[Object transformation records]
★ ★ ★ ★ ★ ★ ★
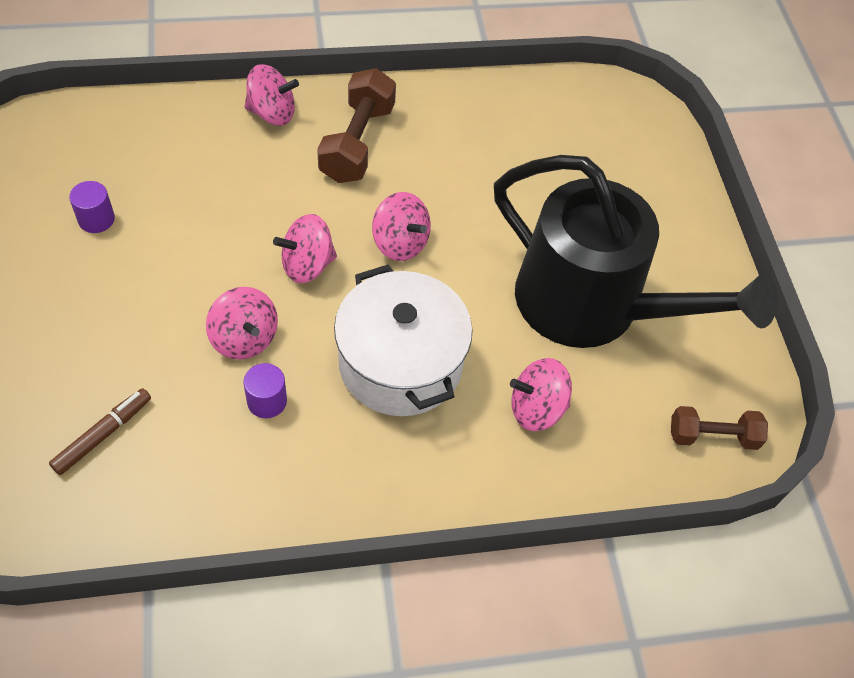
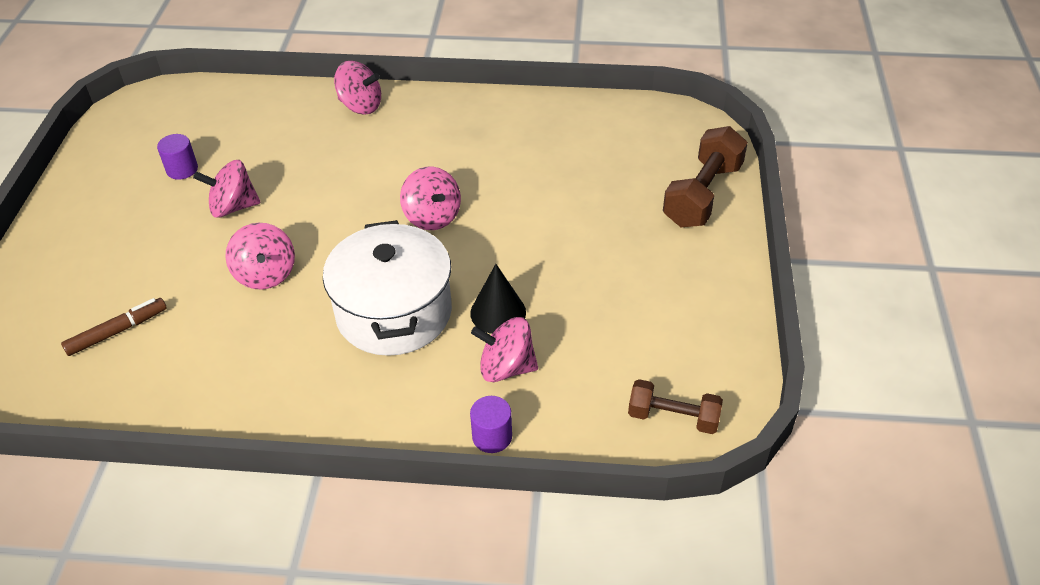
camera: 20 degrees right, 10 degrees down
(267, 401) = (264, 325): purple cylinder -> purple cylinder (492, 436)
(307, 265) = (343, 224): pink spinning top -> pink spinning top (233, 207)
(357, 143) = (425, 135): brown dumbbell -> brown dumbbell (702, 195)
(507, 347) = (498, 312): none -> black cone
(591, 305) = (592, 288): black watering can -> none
★ ★ ★ ★ ★ ★ ★
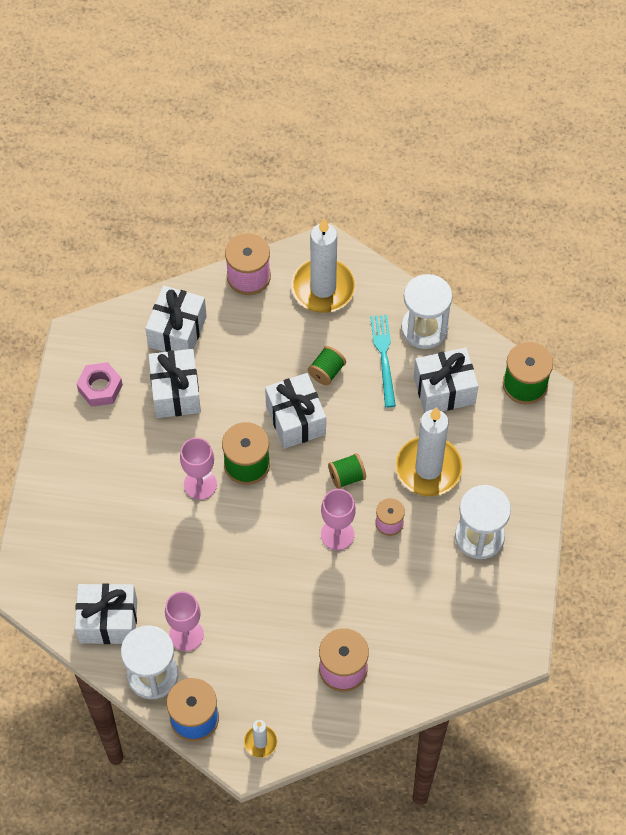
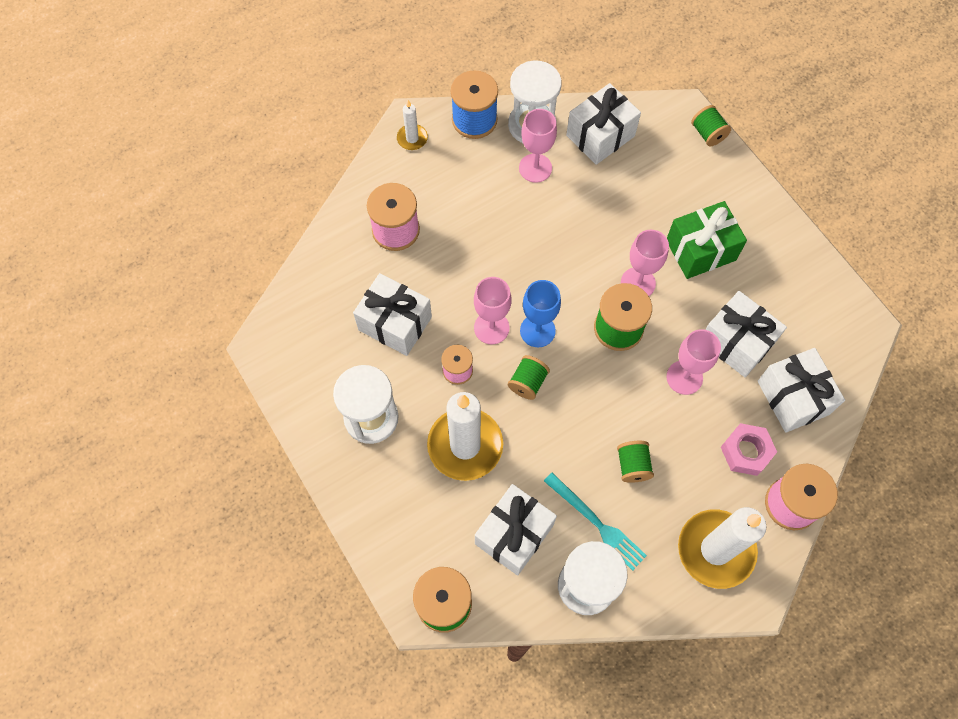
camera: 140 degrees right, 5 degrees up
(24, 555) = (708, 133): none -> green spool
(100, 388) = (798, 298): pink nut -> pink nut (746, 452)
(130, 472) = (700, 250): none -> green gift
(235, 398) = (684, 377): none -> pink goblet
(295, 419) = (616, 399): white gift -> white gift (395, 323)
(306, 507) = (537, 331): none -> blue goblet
★ ★ ★ ★ ★ ★ ★
# Exercise requirements
Using the records above, list each line that includes "degrees".

# Finished task
camera: 20 degrees right, 10 degrees down
camera: 140 degrees right, 5 degrees up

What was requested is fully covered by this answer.